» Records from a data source
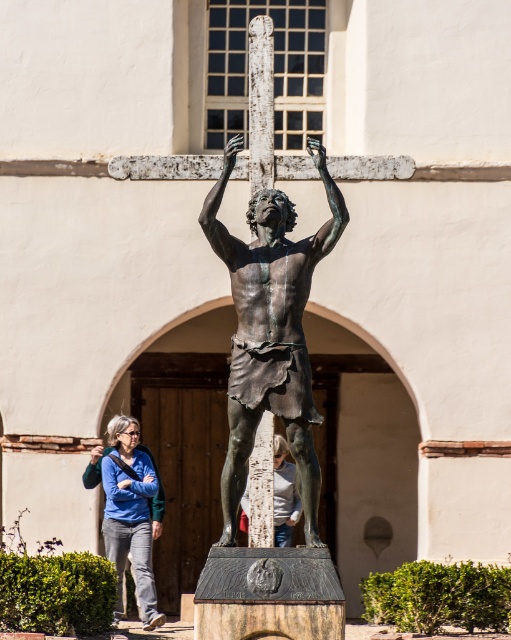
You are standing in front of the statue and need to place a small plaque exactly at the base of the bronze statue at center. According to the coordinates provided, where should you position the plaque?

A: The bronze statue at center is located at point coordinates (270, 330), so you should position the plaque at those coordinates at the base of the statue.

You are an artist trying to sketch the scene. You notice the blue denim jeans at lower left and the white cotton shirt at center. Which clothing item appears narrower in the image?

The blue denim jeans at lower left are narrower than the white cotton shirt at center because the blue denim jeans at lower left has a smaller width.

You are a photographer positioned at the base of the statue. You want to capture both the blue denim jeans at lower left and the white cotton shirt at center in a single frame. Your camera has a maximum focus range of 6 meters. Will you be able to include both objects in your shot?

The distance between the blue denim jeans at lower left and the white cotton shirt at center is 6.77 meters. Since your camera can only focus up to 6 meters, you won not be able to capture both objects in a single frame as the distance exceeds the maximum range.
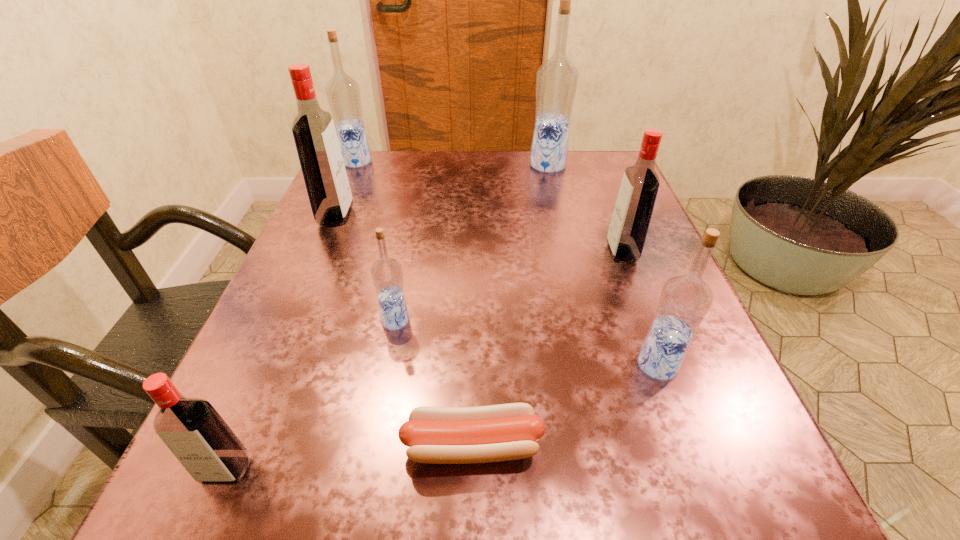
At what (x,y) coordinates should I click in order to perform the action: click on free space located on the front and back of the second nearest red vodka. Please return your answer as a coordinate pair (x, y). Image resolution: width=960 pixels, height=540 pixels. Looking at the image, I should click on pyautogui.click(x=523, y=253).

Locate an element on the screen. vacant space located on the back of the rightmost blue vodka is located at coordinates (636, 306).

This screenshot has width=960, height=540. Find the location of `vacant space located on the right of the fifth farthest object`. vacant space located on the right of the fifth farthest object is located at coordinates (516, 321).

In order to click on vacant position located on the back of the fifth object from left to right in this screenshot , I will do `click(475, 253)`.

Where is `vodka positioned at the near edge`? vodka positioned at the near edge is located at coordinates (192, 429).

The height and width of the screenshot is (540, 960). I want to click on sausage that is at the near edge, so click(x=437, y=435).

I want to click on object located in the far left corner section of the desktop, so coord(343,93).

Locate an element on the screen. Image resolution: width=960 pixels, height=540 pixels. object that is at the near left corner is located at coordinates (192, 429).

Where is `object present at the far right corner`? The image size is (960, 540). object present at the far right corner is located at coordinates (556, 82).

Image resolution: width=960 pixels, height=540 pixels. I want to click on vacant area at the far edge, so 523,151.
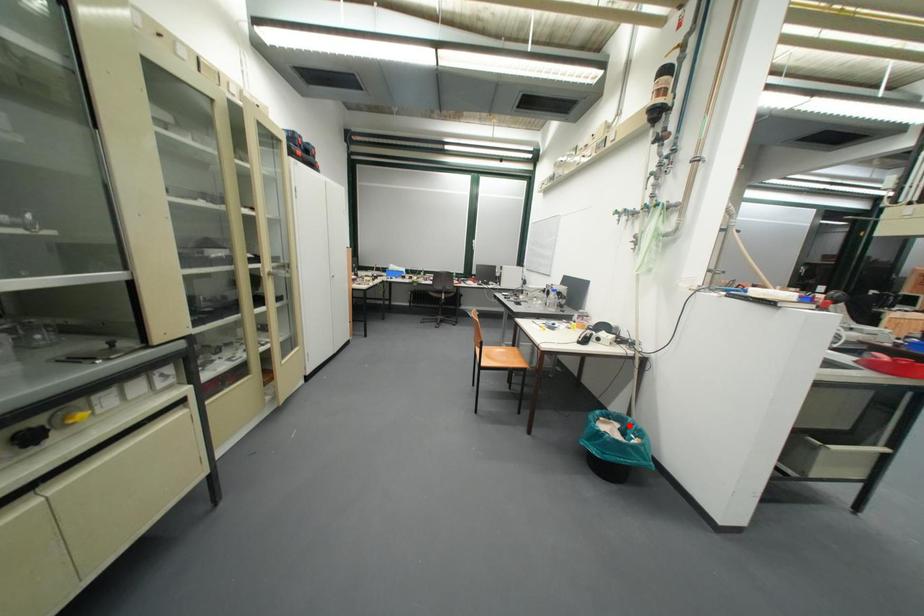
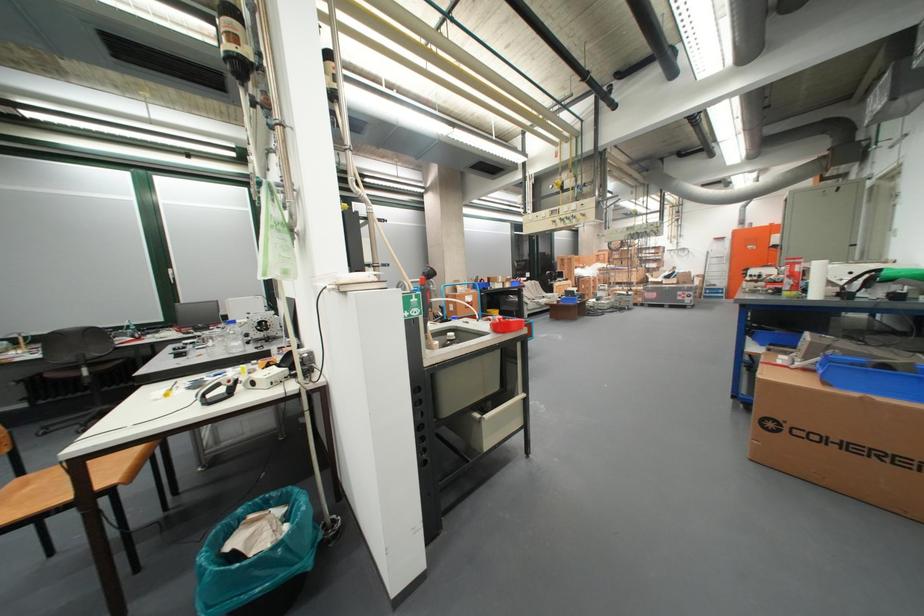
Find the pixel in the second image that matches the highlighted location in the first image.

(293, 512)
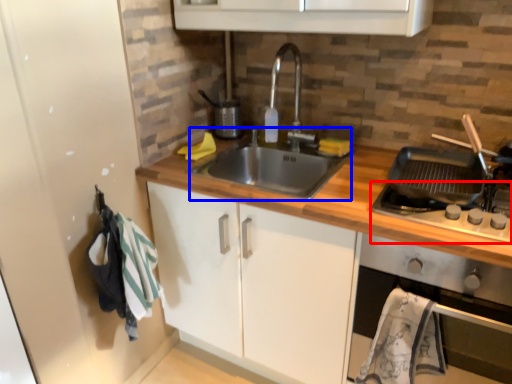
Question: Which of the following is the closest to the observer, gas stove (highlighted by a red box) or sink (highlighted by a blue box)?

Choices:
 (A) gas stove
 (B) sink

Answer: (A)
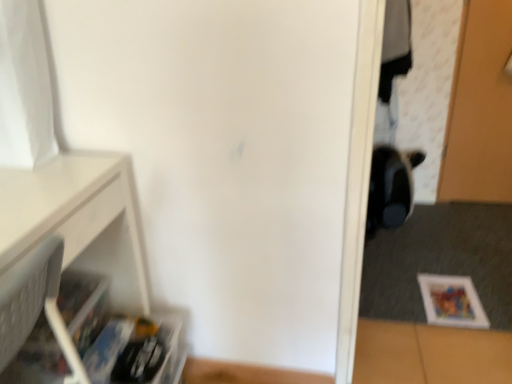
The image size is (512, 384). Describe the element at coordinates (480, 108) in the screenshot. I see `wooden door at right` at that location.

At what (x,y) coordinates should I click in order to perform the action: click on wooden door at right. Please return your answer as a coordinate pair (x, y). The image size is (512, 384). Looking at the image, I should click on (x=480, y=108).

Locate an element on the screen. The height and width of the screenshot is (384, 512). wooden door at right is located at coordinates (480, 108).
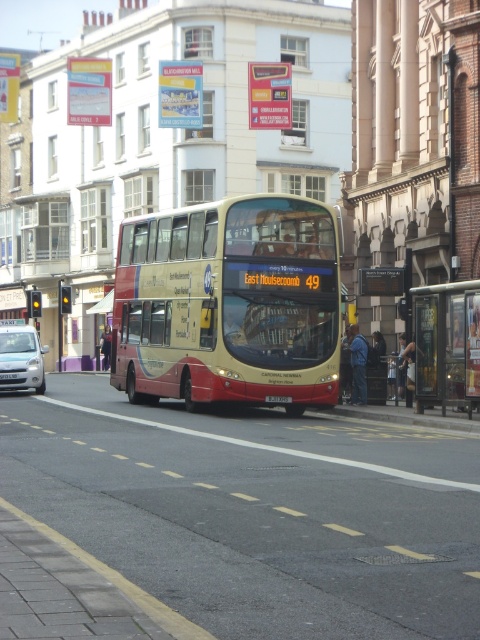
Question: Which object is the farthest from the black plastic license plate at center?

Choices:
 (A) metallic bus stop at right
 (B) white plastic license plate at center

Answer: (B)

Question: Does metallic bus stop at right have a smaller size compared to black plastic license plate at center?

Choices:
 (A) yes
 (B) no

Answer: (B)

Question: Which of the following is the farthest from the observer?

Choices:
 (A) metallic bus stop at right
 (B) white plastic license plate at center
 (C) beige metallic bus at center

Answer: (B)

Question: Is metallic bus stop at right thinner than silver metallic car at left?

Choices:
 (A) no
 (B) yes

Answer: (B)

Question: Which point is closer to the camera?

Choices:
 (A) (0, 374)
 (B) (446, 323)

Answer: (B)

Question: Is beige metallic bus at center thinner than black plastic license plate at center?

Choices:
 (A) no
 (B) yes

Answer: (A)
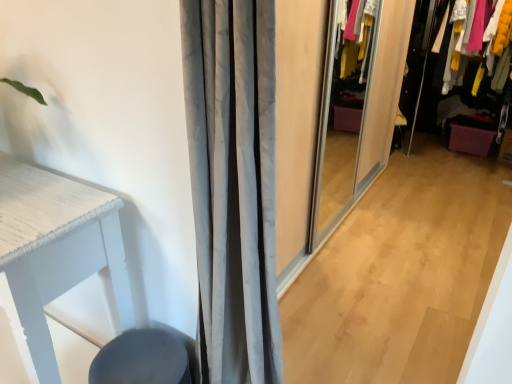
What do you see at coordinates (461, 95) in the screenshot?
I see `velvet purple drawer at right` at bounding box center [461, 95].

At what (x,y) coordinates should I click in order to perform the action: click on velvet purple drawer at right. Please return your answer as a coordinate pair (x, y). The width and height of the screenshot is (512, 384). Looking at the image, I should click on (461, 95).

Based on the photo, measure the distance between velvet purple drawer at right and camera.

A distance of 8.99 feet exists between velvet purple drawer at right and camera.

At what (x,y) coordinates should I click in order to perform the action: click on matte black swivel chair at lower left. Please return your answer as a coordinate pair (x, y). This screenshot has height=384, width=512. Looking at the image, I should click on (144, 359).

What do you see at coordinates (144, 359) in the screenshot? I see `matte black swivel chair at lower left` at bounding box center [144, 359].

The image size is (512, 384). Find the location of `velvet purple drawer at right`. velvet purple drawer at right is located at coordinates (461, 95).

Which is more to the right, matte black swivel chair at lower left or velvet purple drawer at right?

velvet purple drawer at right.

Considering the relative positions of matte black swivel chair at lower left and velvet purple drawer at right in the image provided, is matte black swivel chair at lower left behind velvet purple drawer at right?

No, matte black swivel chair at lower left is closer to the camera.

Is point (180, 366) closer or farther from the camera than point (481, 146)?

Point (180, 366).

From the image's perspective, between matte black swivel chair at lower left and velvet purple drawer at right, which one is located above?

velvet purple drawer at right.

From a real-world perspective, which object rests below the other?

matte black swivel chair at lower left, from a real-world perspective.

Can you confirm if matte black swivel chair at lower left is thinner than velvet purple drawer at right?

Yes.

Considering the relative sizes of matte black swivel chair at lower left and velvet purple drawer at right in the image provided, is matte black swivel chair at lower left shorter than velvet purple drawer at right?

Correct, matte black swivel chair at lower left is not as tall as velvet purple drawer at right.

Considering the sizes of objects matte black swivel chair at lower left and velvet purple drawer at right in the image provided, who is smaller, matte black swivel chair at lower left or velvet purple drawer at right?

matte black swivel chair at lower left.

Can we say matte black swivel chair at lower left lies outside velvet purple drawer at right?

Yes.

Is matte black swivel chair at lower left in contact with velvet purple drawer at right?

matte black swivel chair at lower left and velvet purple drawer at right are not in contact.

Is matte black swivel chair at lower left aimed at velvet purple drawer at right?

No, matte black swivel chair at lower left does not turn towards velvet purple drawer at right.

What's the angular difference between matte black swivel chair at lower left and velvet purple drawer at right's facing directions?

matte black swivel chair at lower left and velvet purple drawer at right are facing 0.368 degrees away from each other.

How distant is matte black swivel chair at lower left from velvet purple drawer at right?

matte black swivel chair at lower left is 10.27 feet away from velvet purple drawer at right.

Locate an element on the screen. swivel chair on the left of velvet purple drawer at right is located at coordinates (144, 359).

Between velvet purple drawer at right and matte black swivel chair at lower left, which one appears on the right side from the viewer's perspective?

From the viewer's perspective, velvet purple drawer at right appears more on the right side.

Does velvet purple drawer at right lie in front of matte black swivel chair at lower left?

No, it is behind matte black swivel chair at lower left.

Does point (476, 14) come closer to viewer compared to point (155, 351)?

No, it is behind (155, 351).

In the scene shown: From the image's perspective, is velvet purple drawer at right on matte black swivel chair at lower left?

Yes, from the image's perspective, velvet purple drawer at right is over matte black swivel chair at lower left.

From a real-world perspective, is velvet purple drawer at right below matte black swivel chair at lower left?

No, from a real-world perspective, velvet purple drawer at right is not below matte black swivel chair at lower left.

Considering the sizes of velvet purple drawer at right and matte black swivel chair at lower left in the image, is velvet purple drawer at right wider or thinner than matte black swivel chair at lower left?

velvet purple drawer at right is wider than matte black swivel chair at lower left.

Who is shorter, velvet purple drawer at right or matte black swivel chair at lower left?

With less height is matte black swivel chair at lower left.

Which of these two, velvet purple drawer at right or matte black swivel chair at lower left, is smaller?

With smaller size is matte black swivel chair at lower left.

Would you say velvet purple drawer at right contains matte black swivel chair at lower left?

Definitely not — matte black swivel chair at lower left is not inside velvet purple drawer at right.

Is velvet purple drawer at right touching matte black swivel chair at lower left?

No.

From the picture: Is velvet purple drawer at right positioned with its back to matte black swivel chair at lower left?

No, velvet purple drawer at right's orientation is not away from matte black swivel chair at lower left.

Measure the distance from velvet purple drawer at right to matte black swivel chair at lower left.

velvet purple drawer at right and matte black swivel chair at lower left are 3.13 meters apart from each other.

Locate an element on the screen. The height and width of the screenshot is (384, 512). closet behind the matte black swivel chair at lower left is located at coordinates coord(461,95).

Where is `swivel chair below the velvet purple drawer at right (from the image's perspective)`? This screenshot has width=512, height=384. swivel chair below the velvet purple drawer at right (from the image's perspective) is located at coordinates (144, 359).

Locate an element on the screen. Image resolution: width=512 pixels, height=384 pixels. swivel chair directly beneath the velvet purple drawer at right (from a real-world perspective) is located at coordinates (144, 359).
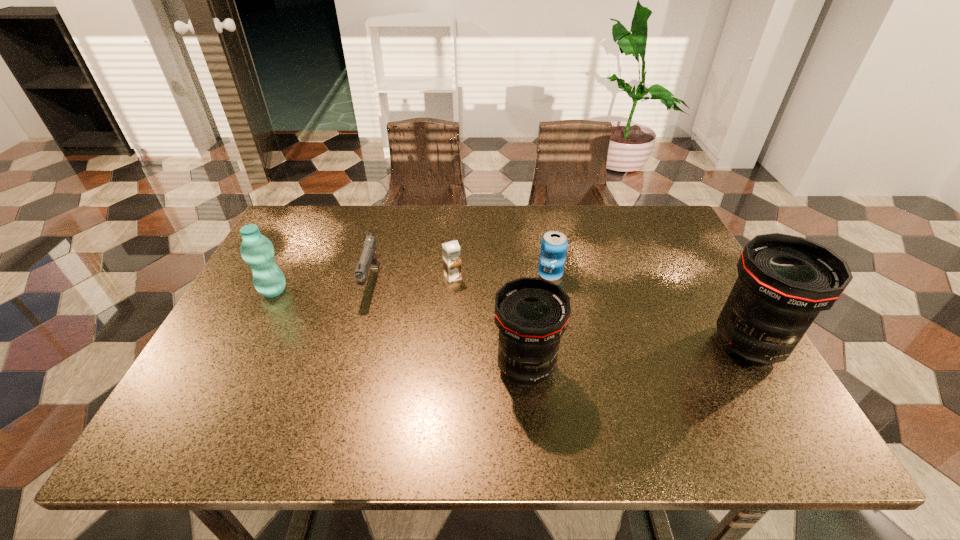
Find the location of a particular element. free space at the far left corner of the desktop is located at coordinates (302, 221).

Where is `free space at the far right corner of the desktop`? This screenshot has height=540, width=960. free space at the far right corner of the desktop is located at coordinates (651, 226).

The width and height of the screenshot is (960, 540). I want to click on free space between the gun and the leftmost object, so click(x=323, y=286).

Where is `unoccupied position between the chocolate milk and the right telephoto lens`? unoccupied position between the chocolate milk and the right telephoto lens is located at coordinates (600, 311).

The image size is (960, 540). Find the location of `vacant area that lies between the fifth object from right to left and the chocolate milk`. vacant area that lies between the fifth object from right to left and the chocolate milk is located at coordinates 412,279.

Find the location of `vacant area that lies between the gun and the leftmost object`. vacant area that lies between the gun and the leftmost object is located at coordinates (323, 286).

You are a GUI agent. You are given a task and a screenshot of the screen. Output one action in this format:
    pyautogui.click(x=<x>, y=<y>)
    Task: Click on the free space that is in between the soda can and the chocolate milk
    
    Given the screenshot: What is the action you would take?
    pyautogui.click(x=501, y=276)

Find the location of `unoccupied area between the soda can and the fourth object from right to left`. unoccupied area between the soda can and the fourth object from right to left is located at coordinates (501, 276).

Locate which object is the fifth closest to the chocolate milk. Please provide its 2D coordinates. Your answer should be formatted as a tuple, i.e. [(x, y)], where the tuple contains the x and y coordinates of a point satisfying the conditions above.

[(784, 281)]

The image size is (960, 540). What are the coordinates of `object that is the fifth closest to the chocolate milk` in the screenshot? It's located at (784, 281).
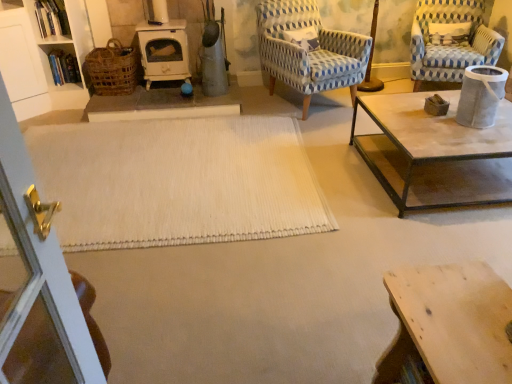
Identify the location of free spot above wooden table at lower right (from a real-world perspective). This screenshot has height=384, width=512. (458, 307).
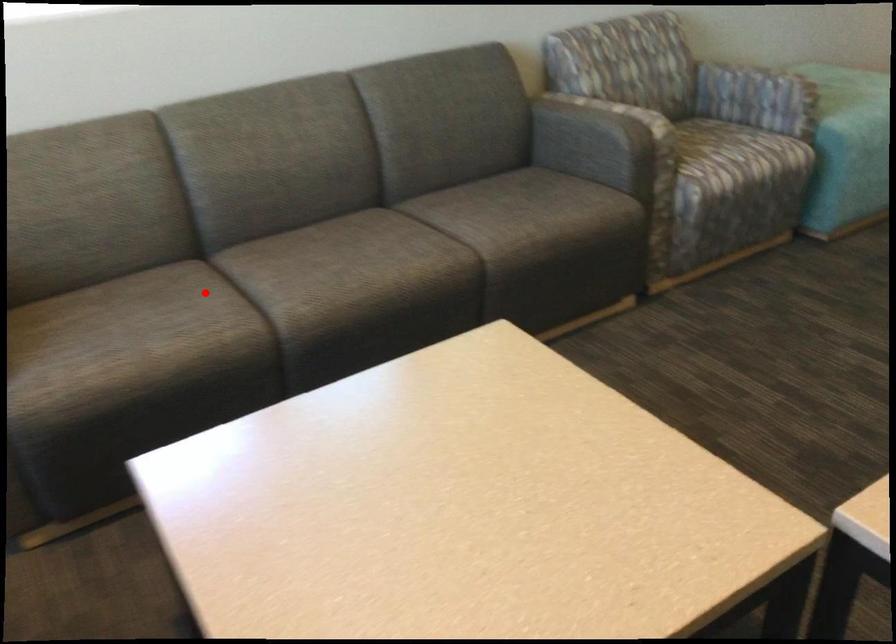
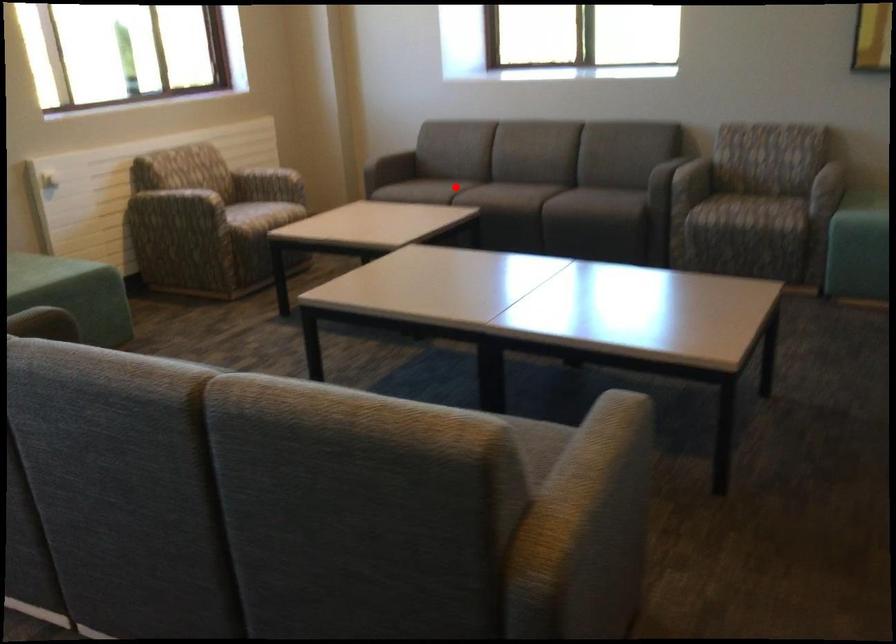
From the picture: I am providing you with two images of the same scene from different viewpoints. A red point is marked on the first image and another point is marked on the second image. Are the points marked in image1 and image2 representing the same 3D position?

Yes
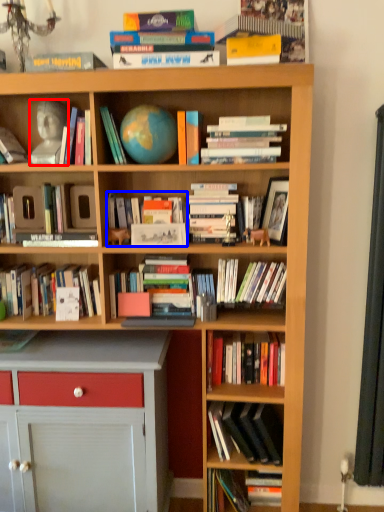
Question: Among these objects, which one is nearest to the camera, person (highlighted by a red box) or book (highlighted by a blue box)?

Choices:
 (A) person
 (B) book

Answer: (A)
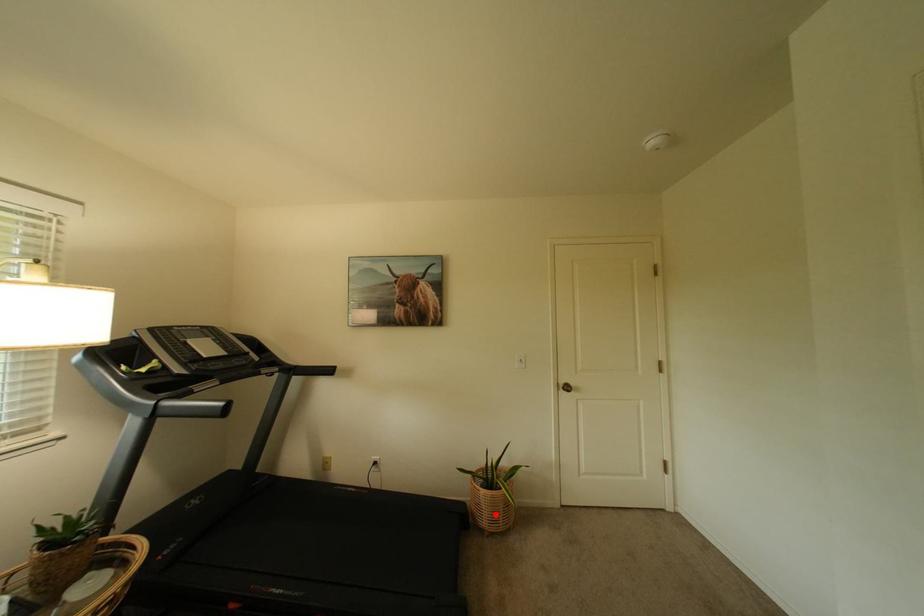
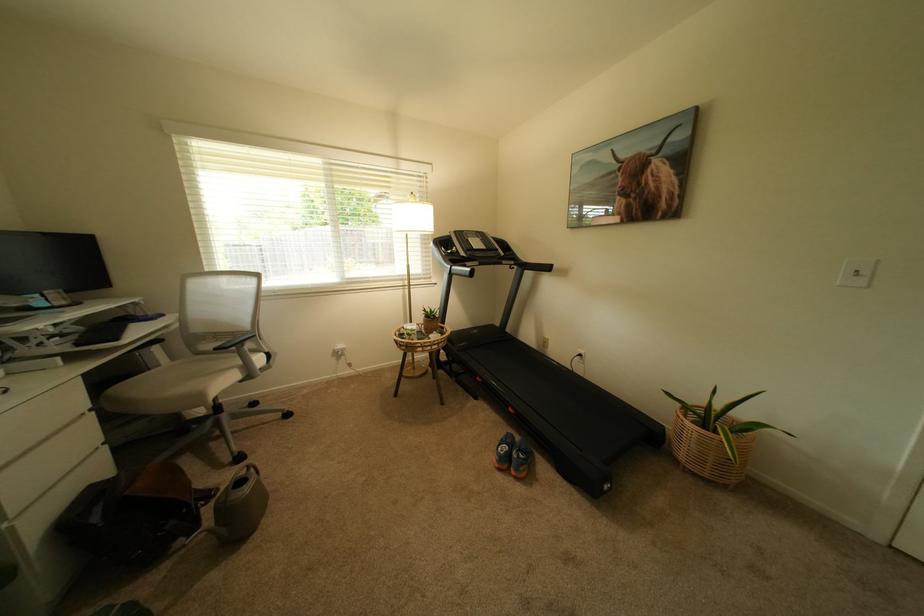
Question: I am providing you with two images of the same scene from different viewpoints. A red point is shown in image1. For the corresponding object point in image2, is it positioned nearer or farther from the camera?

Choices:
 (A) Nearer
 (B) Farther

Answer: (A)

» PROBLEM TO WORK ON
Output the lines from the one containing "What do you see at coordinates (461, 95)" to the one containing "center [461, 95].", unchanged.

» WRITTEN RESPONSE
What do you see at coordinates (461, 95) in the screenshot?
I see `velvet purple drawer at right` at bounding box center [461, 95].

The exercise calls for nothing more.